(Before-and-after change records)
● ● ● ●
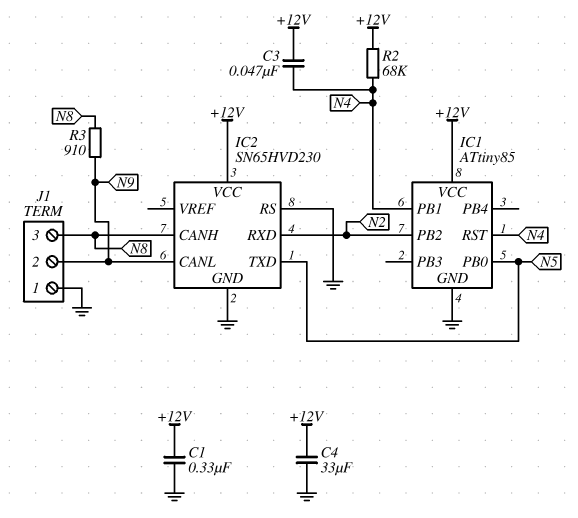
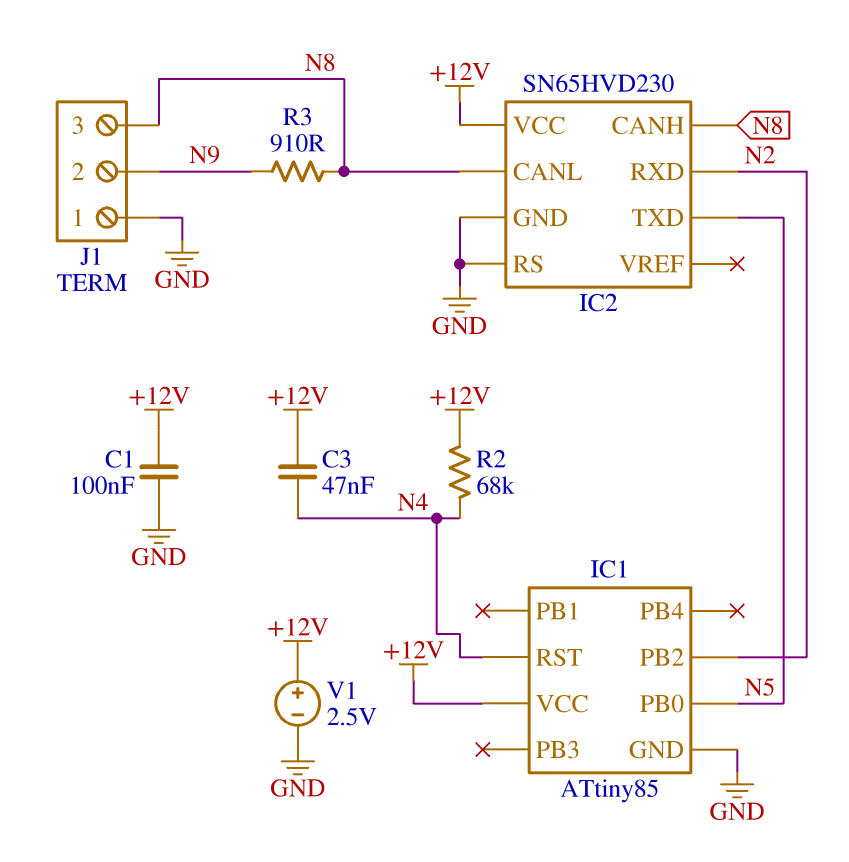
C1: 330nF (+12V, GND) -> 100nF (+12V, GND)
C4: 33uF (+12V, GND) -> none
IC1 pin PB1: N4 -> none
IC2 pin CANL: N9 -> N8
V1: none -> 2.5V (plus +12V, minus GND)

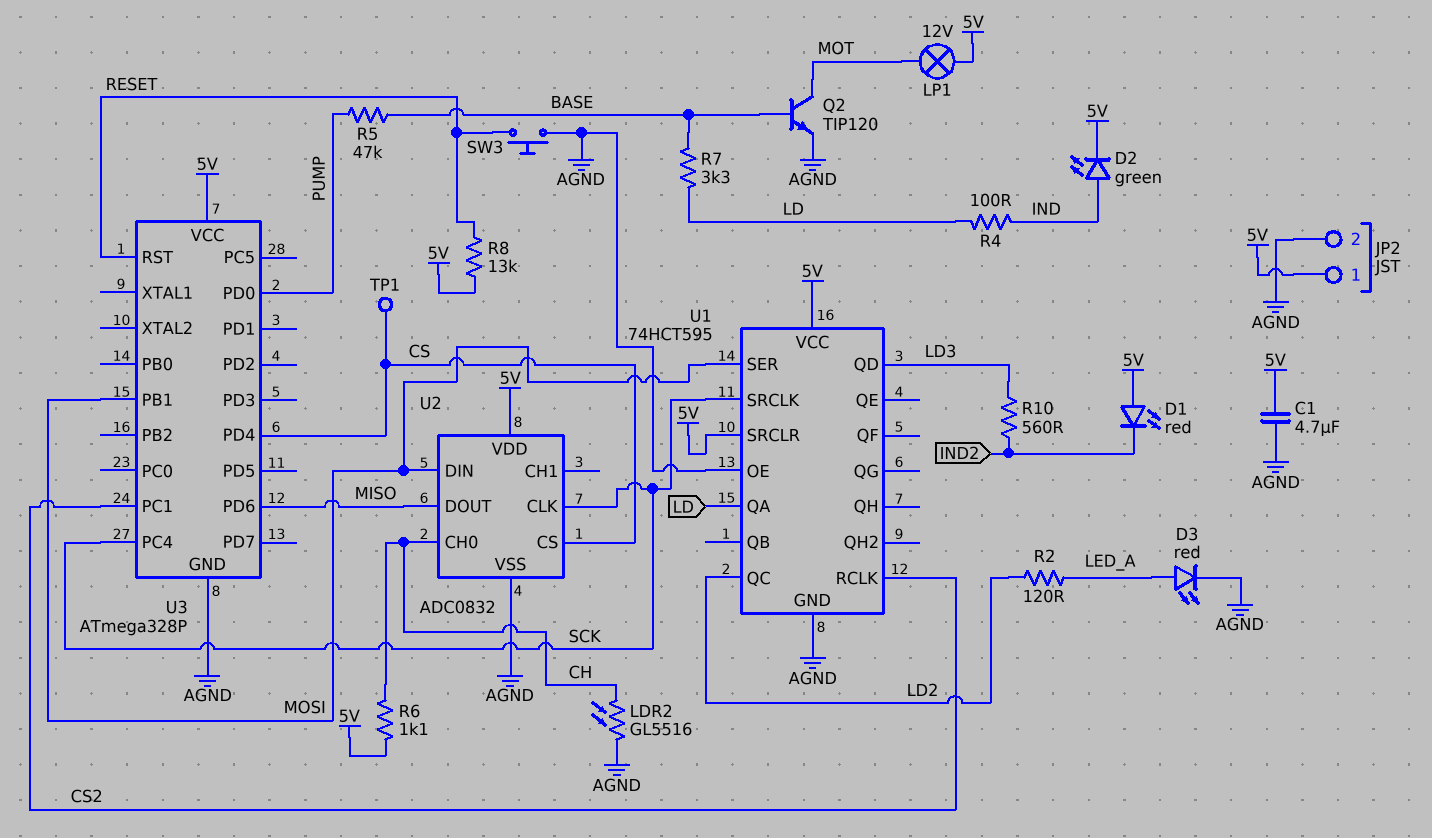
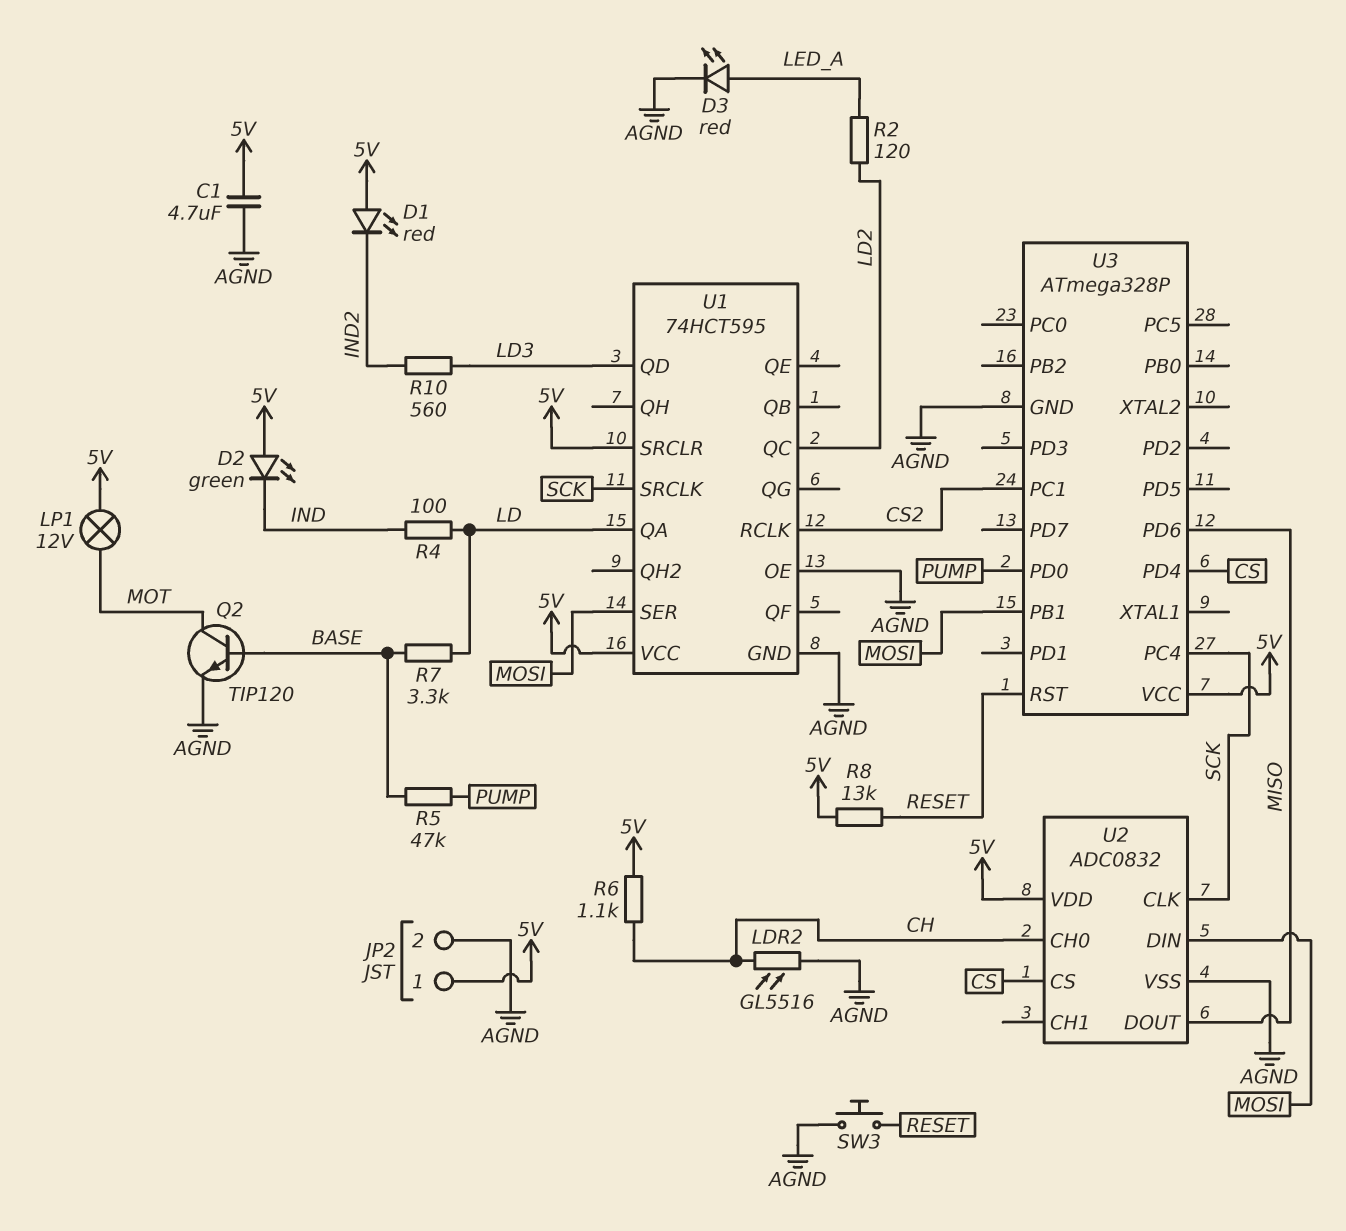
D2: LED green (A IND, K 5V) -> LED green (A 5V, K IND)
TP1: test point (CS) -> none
● ● ● ●
**Instructions to follow:**
Retype exactly, and only, the lines that run from the one with "D2: LED green" through the final line of the entries.

**Solved exercise:**
D2: LED green (A IND, K 5V) -> LED green (A 5V, K IND)
TP1: test point (CS) -> none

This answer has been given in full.